** Opening Provided data block **
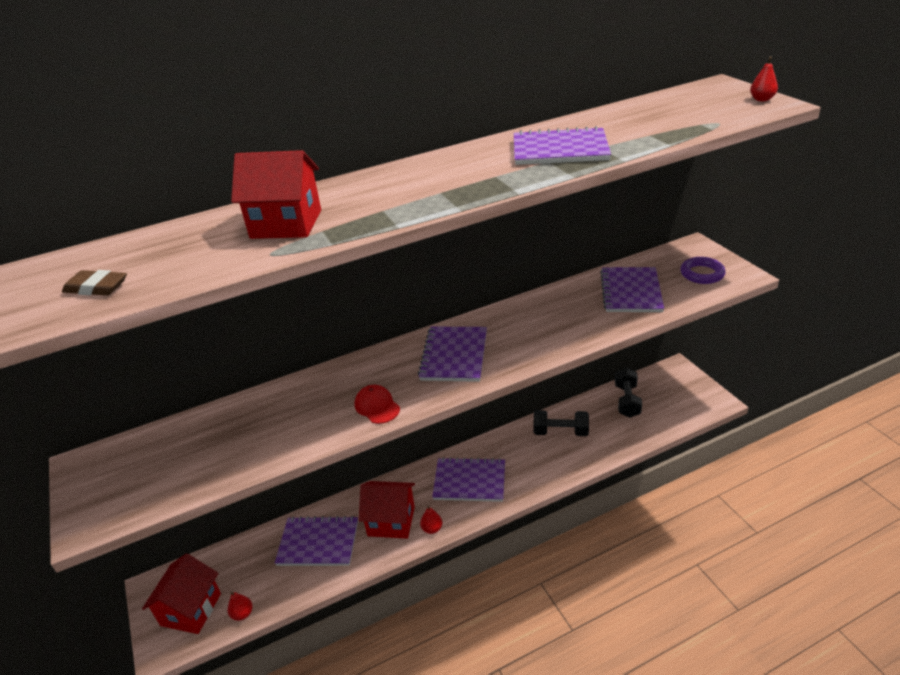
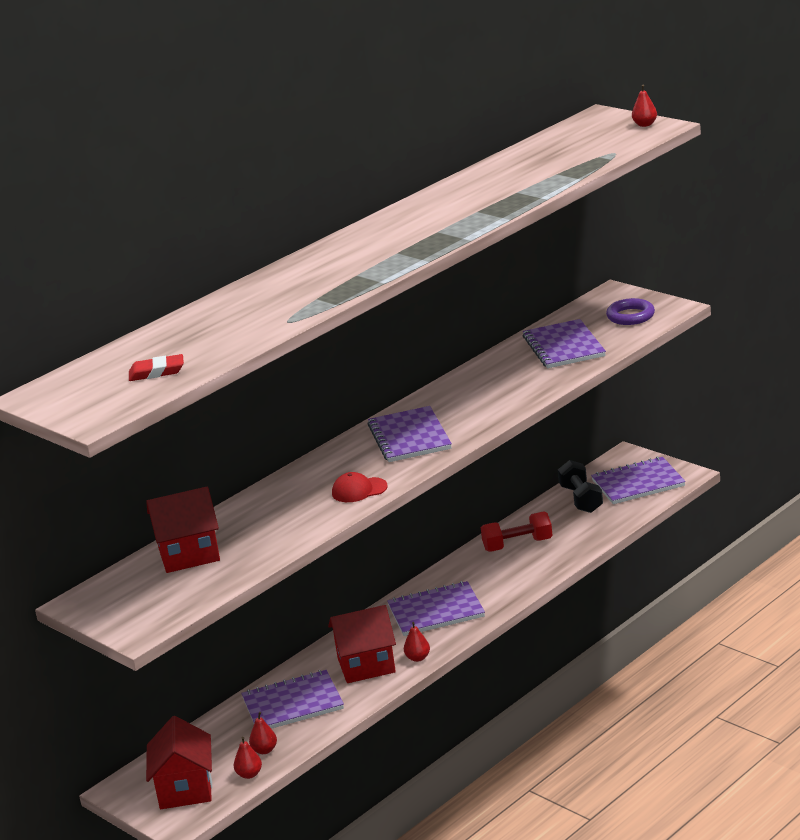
camera: 20 degrees left, 10 degrees down
(96, 287) = (157, 372): brown eraser -> red eraser
(269, 589) = (264, 750): none -> red pear
(286, 224) = (276, 301): red house -> red house (189, 554)
(377, 406) = (359, 490): red cap -> red cap turned 45 degrees counterclockwise
(560, 149) = (480, 200): purple notebook -> purple notebook (638, 483)
(560, 432) = (518, 545): black dumbbell -> red dumbbell

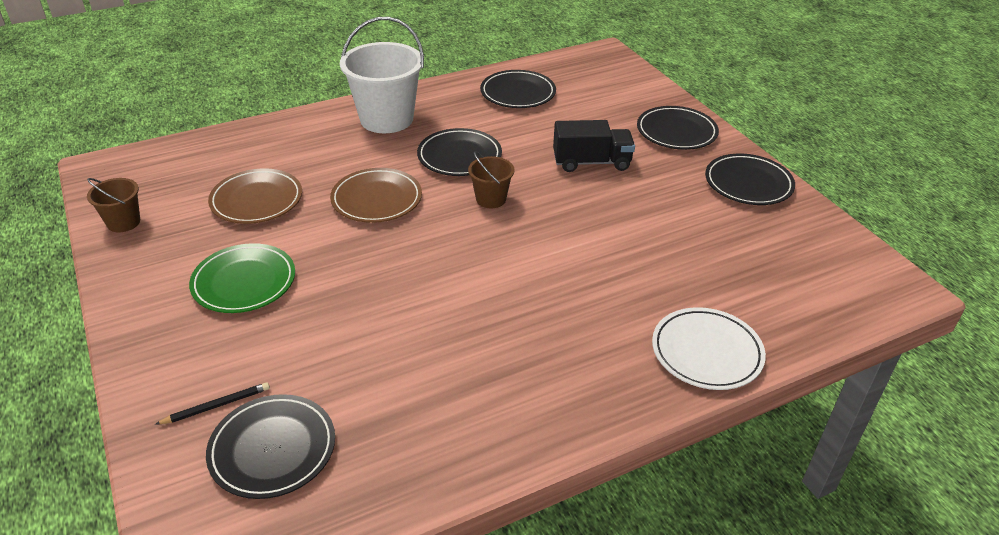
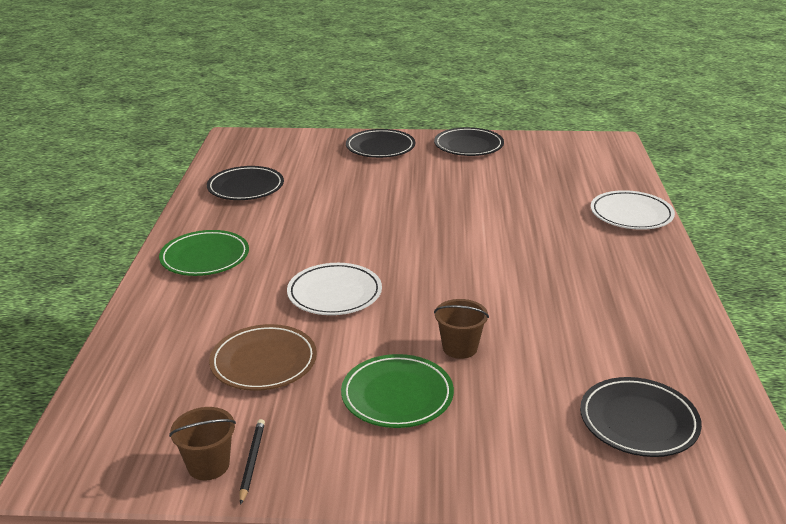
camera: 60 degrees left, 10 degrees down
(216, 406) = (567, 444): black pencil -> black pencil (252, 461)
(376, 199) = (334, 293): brown plate -> white plate
(386, 119) = (205, 257): white bucket -> green plate
(459, 156) = (312, 238): black plate -> none
(491, 199) = (390, 241): brown bucket -> brown bucket (460, 348)
(591, 162) = (384, 188): black truck -> none

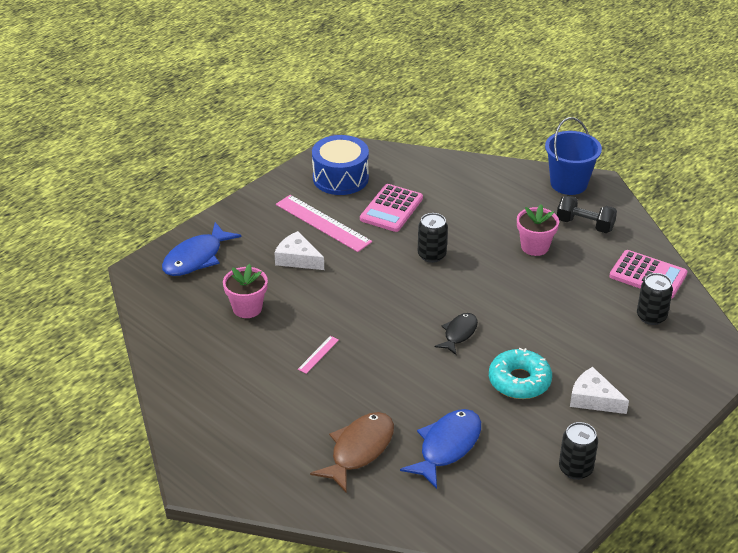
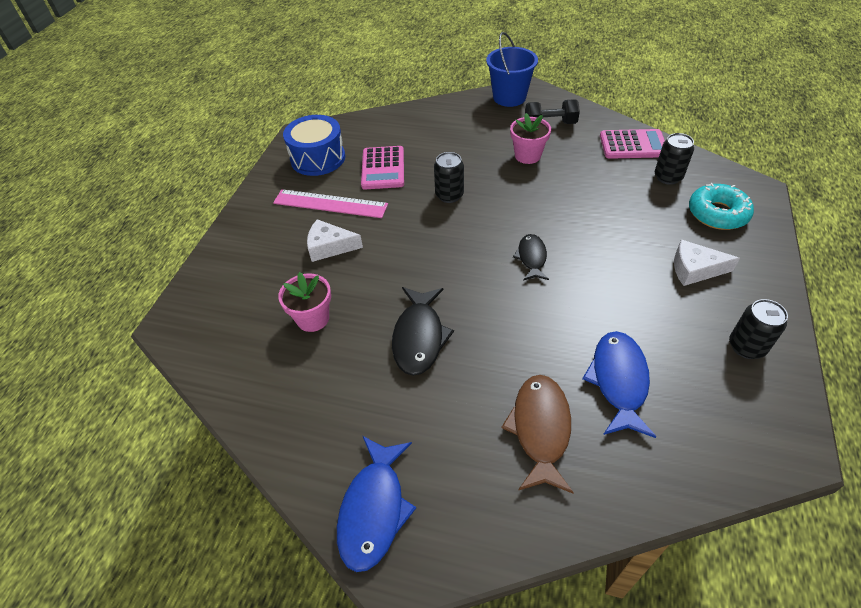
camera: 25 degrees left, 10 degrees up
(196, 258) = (225, 287): blue fish -> blue fish (374, 509)
(318, 354) = (419, 337): pink ruler -> black fish
(519, 381) = (621, 280): turquoise donut -> turquoise donut (717, 214)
** Closing Provided data block **
## Task directions
Only the lines from the one containing "(269, 589) = (264, 750): none -> red pear" through the final line of the listing should be reproduced, exactly and with no pictures.

## Task solution
(269, 589) = (264, 750): none -> red pear
(286, 224) = (276, 301): red house -> red house (189, 554)
(377, 406) = (359, 490): red cap -> red cap turned 45 degrees counterclockwise
(560, 149) = (480, 200): purple notebook -> purple notebook (638, 483)
(560, 432) = (518, 545): black dumbbell -> red dumbbell

camera: 60 degrees left, 10 degrees down
(216, 406) = (567, 444): black pencil -> black pencil (252, 461)
(376, 199) = (334, 293): brown plate -> white plate
(386, 119) = (205, 257): white bucket -> green plate
(459, 156) = (312, 238): black plate -> none
(491, 199) = (390, 241): brown bucket -> brown bucket (460, 348)
(591, 162) = (384, 188): black truck -> none

camera: 25 degrees left, 10 degrees up
(196, 258) = (225, 287): blue fish -> blue fish (374, 509)
(318, 354) = (419, 337): pink ruler -> black fish
(519, 381) = (621, 280): turquoise donut -> turquoise donut (717, 214)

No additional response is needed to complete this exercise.